• _Exercise directions_
A single number is the answer: the count of lines in the records that hold the word "eraser".
________________________
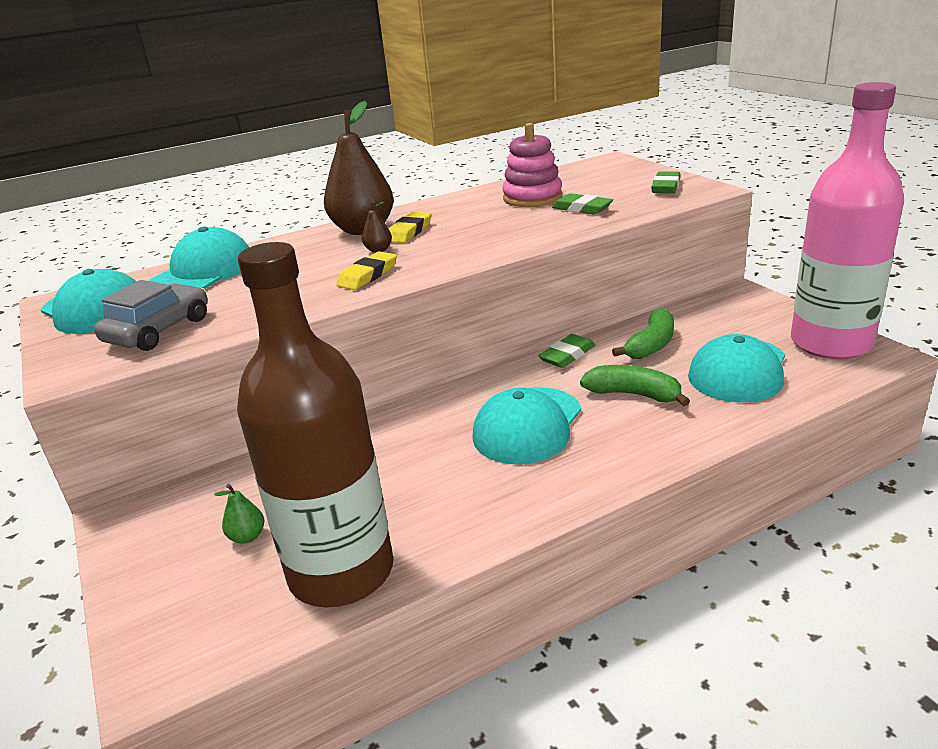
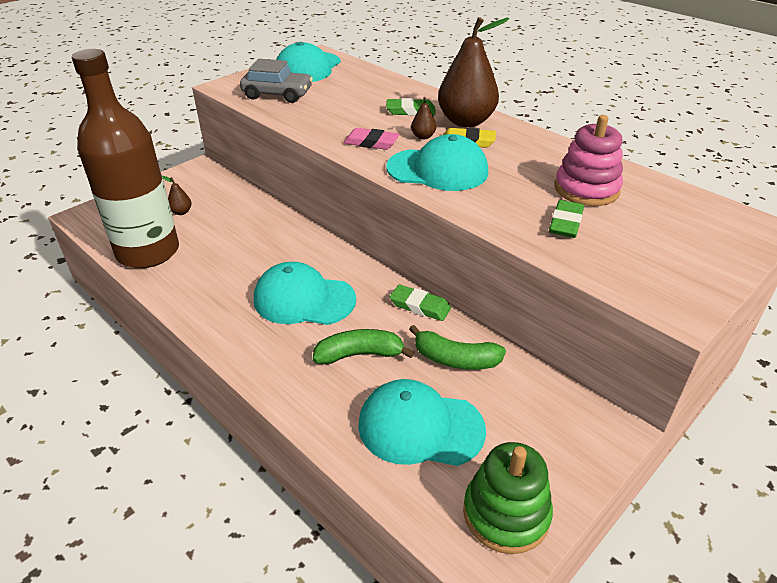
camera: 70 degrees right, 10 degrees up
turquoise cap [149,226,250,289] -> turquoise cap moved to [386,134,488,191]
green pear [214,484,264,544] -> brown pear [162,176,192,215]
yellow eraser [336,251,397,290] -> pink eraser [343,128,400,150]
green banana [580,365,690,406] -> green banana turned 105 degrees counterclockwise [313,329,414,364]
green eraser [651,171,681,193] -> green eraser moved to [386,98,436,116]
pink bottle [791,82,904,359] -> green stacking toy [463,442,553,554]

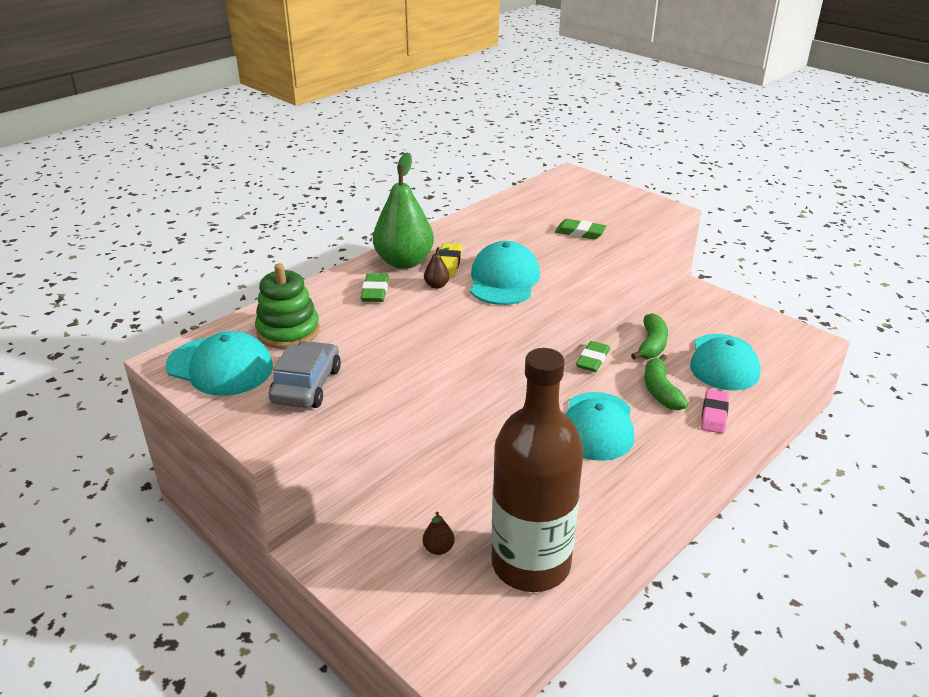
camera: 90 degrees left, 5 degrees down
pink eraser [343,128,400,150] -> pink eraser moved to [701,389,729,434]
brown pear [438,17,509,127] -> green pear [373,152,434,269]
green stacking toy [463,442,553,554] -> green stacking toy moved to [255,263,320,349]
pink stacking toy [555,115,623,206] -> none

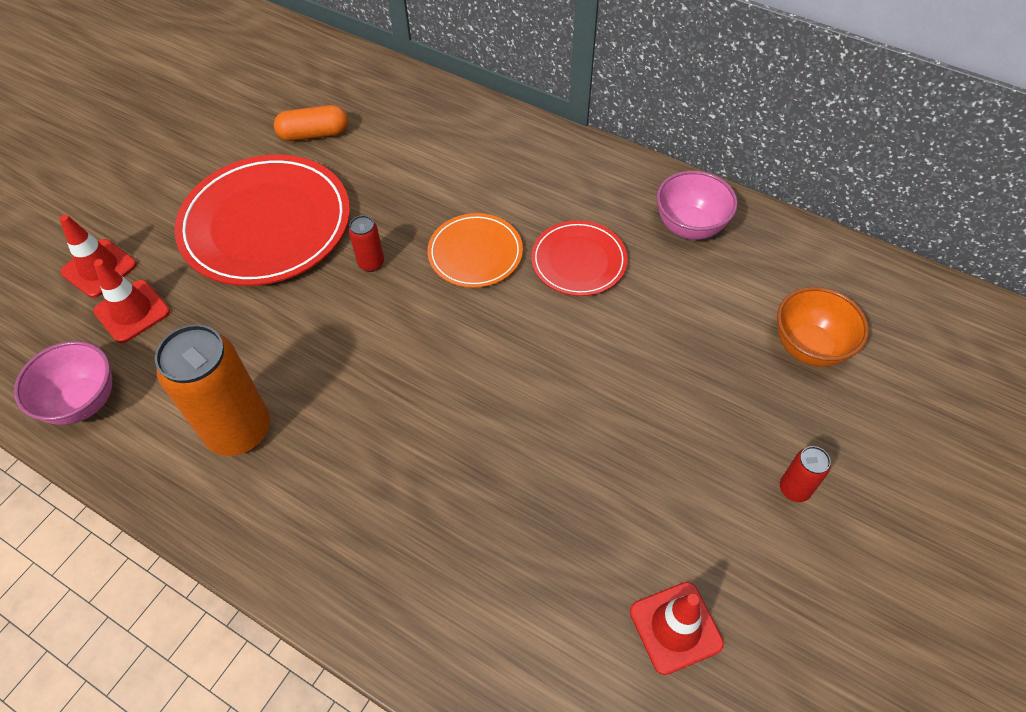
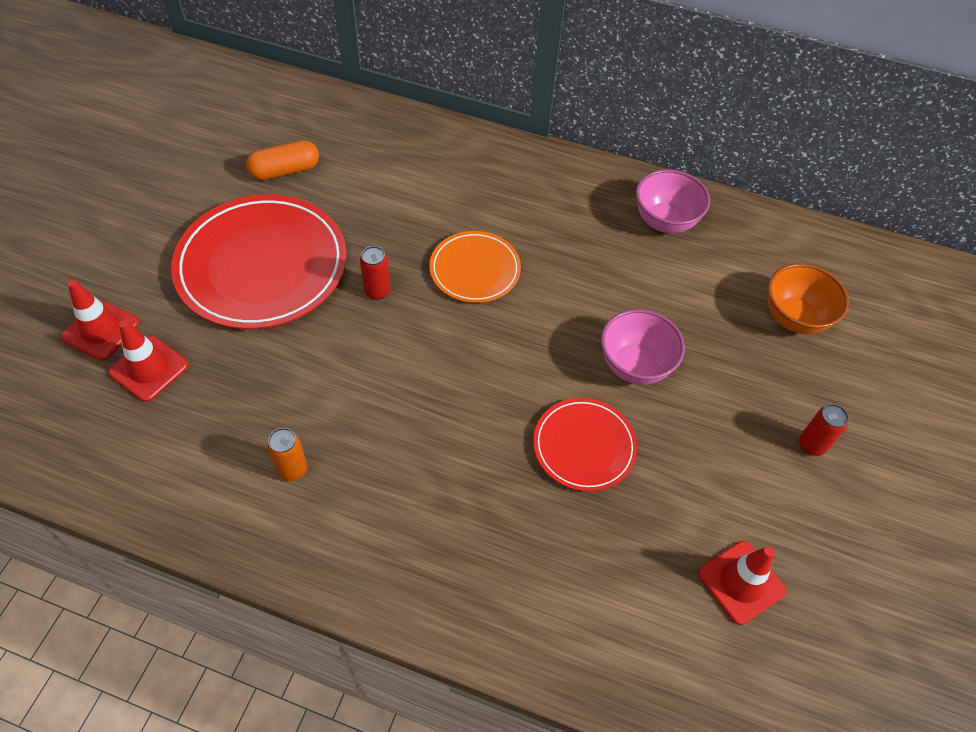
camera: 15 degrees left, 0 degrees up
pink bowl [14,341,112,425] -> pink bowl moved to [601,309,685,385]
orange can [155,324,270,456] -> orange can [267,428,307,481], size x0.46
red plate [531,220,628,296] -> red plate moved to [533,398,637,492]

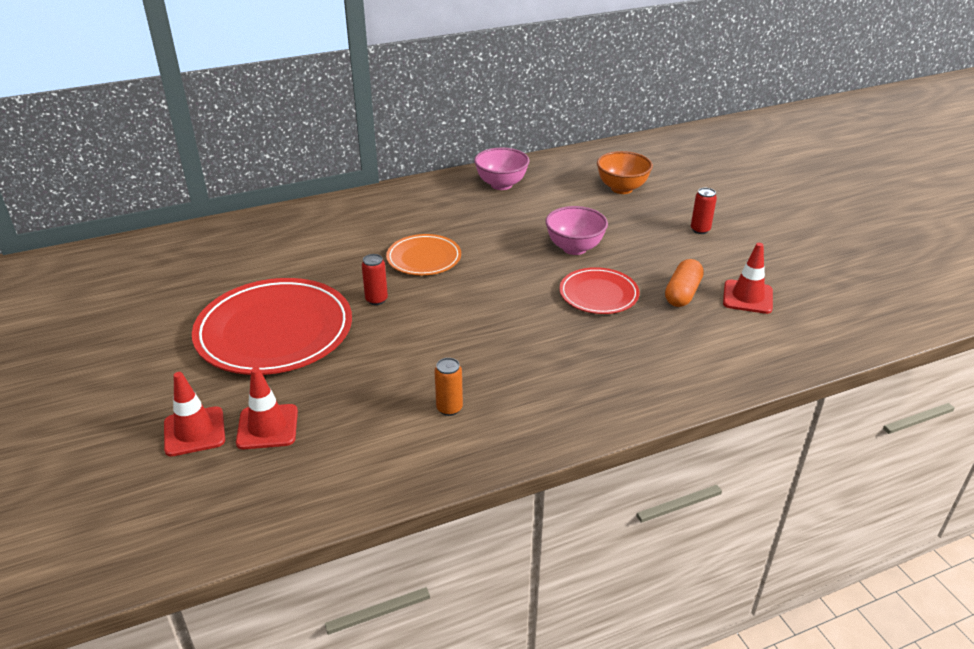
camera: 40 degrees left, 20 degrees down
orange capsule [246,140,319,180] -> orange capsule moved to [665,259,704,307]

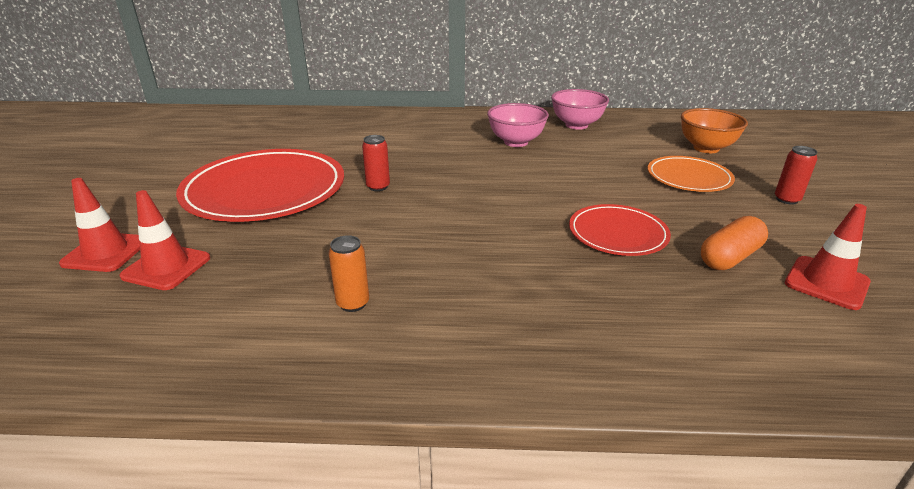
camera: 25 degrees right, 5 degrees down
orange plate [386,234,461,275] -> orange plate moved to [647,156,735,192]
pink bowl [546,206,608,255] -> pink bowl moved to [487,103,549,147]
________________________
• _Answer to the exercise_
3